[Saved entries]
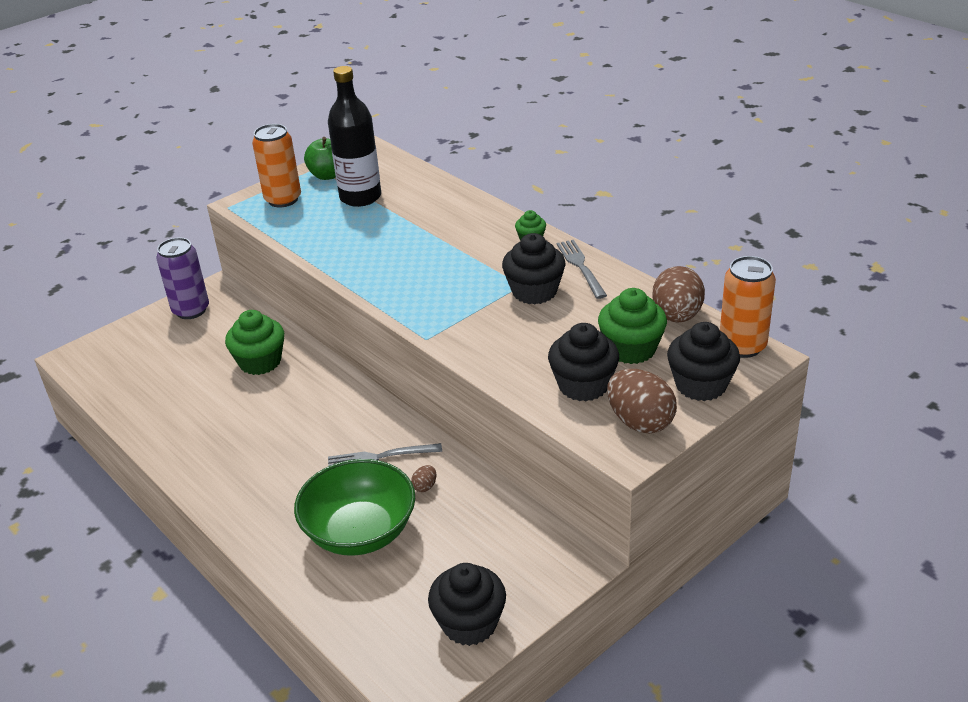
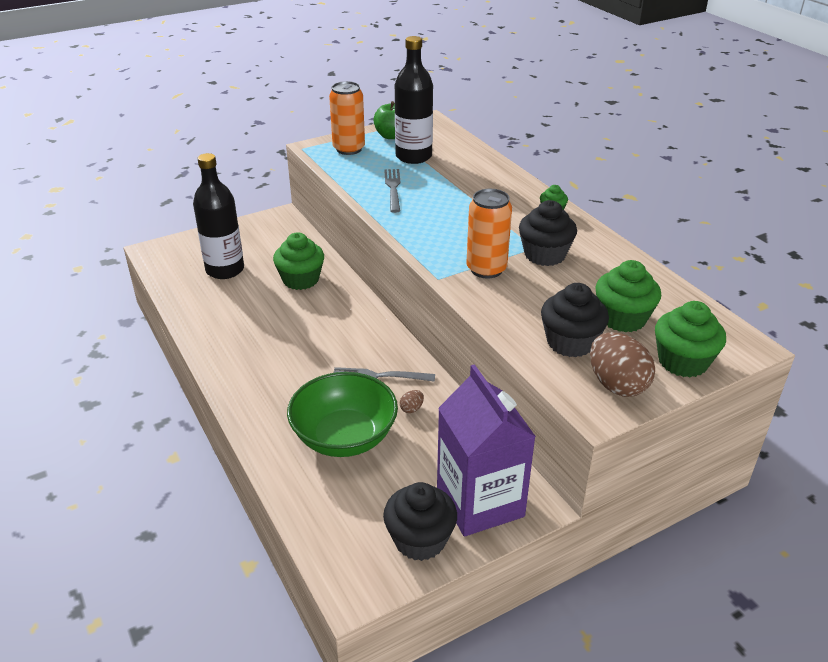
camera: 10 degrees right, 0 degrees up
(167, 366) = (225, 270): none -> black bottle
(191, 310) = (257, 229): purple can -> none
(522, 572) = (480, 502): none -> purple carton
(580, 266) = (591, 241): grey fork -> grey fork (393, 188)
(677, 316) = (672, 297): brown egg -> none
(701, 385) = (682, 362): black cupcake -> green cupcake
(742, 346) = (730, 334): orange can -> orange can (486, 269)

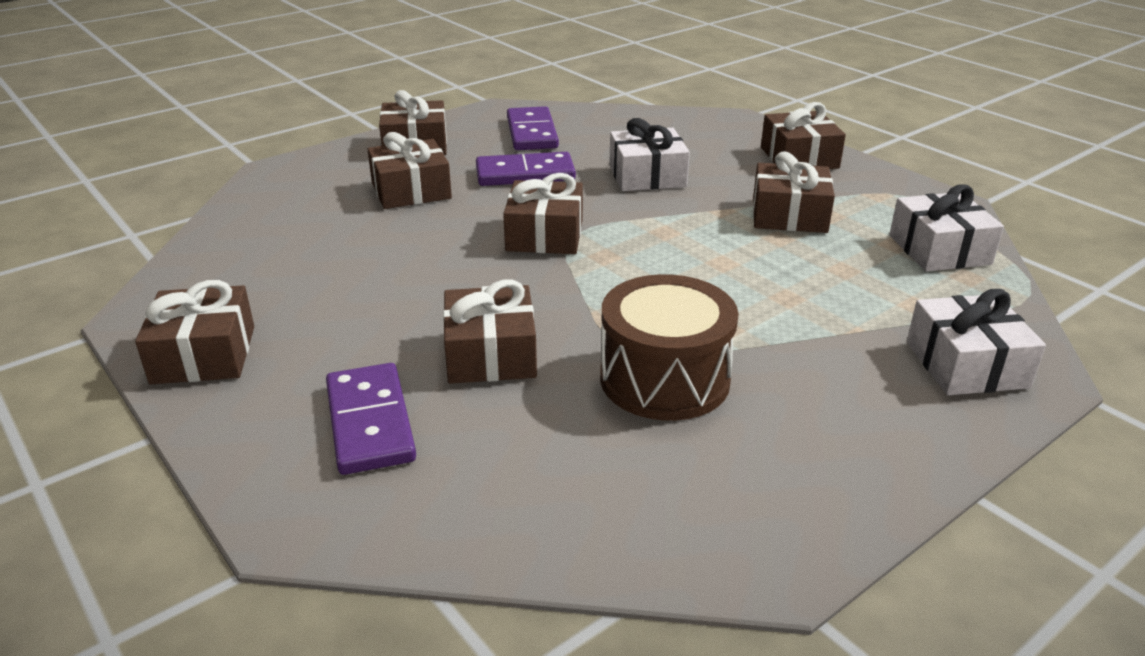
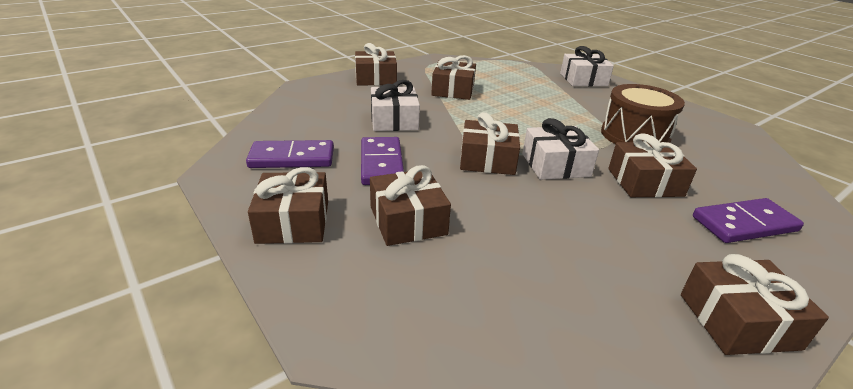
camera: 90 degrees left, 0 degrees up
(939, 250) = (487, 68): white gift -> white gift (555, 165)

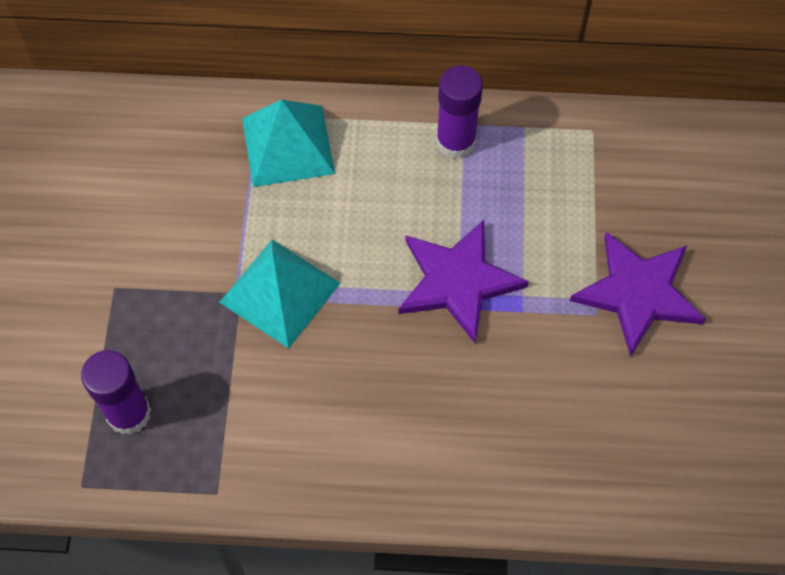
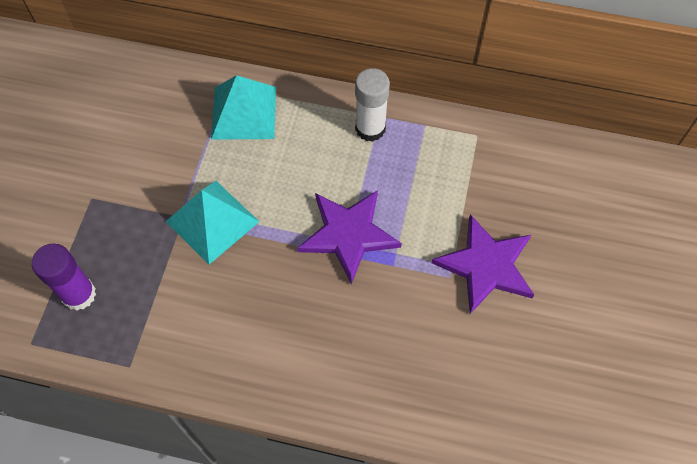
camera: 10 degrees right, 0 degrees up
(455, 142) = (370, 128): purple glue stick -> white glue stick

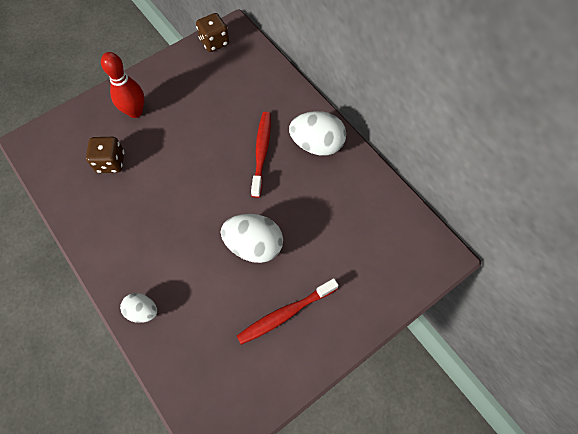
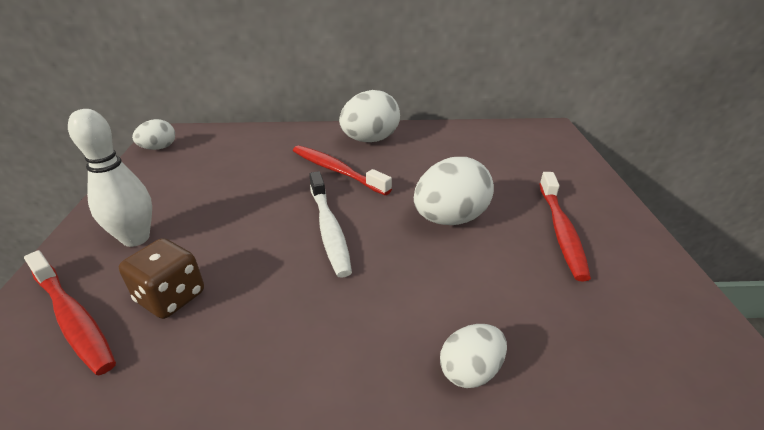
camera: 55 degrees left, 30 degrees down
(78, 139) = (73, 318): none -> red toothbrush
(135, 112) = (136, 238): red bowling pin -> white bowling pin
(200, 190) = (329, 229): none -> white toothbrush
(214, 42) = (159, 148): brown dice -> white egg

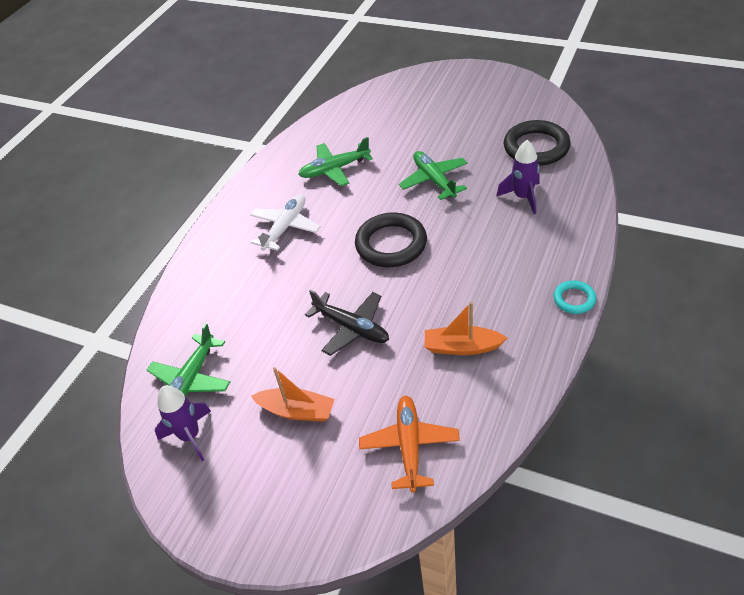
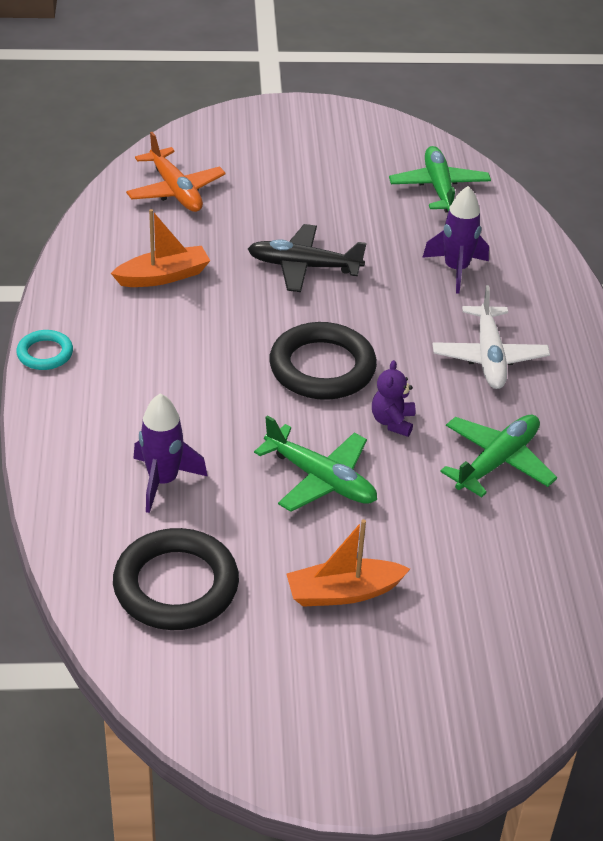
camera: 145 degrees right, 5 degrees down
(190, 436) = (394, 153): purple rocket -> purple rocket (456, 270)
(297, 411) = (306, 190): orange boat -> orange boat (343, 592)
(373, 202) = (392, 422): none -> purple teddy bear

• Problem: Type out the data above once more, exactly, with no images included.

• Result of this task:
camera: 10 degrees right, 0 degrees up
(167, 366) = (225, 270): none -> black bottle
(191, 310) = (257, 229): purple can -> none
(522, 572) = (480, 502): none -> purple carton
(580, 266) = (591, 241): grey fork -> grey fork (393, 188)
(677, 316) = (672, 297): brown egg -> none
(701, 385) = (682, 362): black cupcake -> green cupcake
(742, 346) = (730, 334): orange can -> orange can (486, 269)

camera: 90 degrees left, 0 degrees up
(939, 250) = (487, 68): white gift -> white gift (555, 165)

camera: 10 degrees right, 0 degrees up
(455, 142) = (370, 128): purple glue stick -> white glue stick

camera: 55 degrees left, 30 degrees down
(78, 139) = (73, 318): none -> red toothbrush
(135, 112) = (136, 238): red bowling pin -> white bowling pin
(200, 190) = (329, 229): none -> white toothbrush
(214, 42) = (159, 148): brown dice -> white egg

camera: 145 degrees right, 5 degrees down
(190, 436) = (394, 153): purple rocket -> purple rocket (456, 270)
(297, 411) = (306, 190): orange boat -> orange boat (343, 592)
(373, 202) = (392, 422): none -> purple teddy bear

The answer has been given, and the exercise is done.